Task item -> Find each line in the records that contains the word "pole" and copy those lines out.

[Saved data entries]
Start of Block

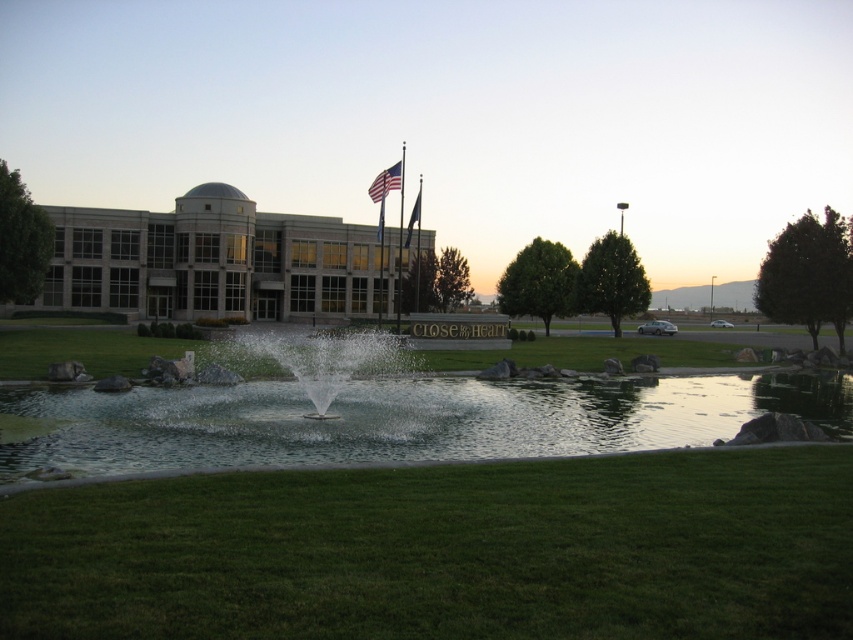
Question: Which is farther from the blue fabric flag at upper center?

Choices:
 (A) clear water at center
 (B) clear water fountain at center
 (C) american flag at upper center
 (D) green grass at center

Answer: (D)

Question: Among these objects, which one is nearest to the camera?

Choices:
 (A) clear water at center
 (B) green grass at center
 (C) clear water fountain at center
 (D) american flag at upper center

Answer: (B)

Question: Does clear water fountain at center appear on the right side of metallic flag pole at center?

Choices:
 (A) no
 (B) yes

Answer: (B)

Question: Observing the image, what is the correct spatial positioning of green grass at center in reference to clear water at center?

Choices:
 (A) right
 (B) left

Answer: (A)

Question: Does clear water at center have a lesser width compared to metallic flag pole at center?

Choices:
 (A) yes
 (B) no

Answer: (B)

Question: Which object is closer to the camera taking this photo?

Choices:
 (A) clear water fountain at center
 (B) blue fabric flag at upper center
 (C) metallic flag pole at center

Answer: (A)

End of Block

Problem solution ->
Question: Does clear water fountain at center appear on the right side of metallic flag pole at center?
Question: Does clear water at center have a lesser width compared to metallic flag pole at center?
 (C) metallic flag pole at center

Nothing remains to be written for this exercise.